- Task to carry out:
Show every line of the data that includes the word "pink".
---
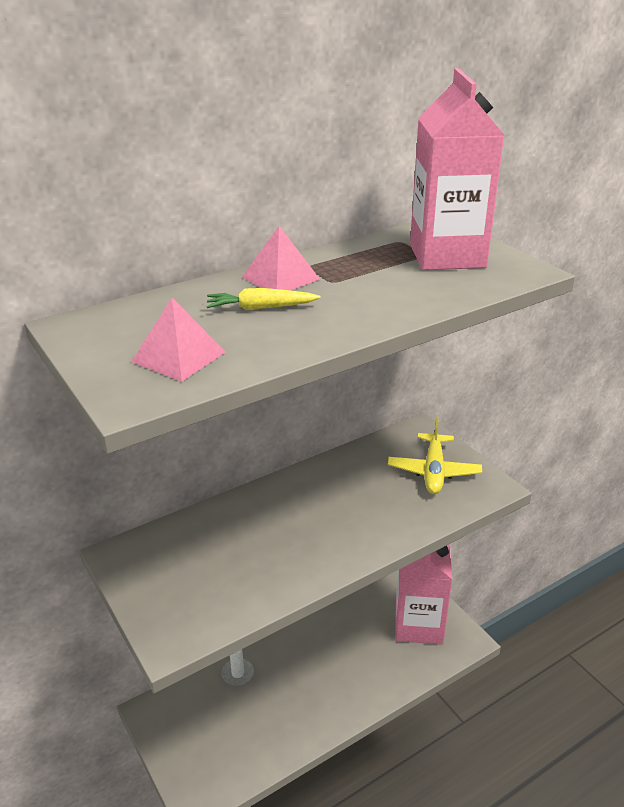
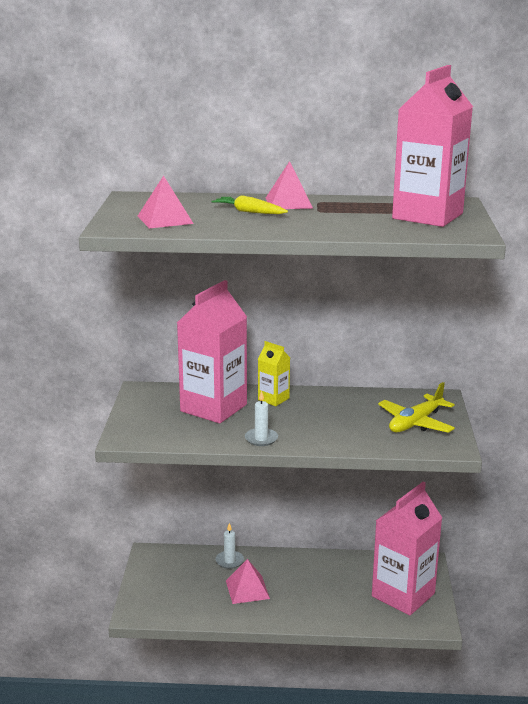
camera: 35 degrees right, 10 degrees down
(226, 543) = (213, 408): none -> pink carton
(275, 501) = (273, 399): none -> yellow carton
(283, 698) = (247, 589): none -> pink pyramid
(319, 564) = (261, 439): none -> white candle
---
- Task solution:
(226, 543) = (213, 408): none -> pink carton
(283, 698) = (247, 589): none -> pink pyramid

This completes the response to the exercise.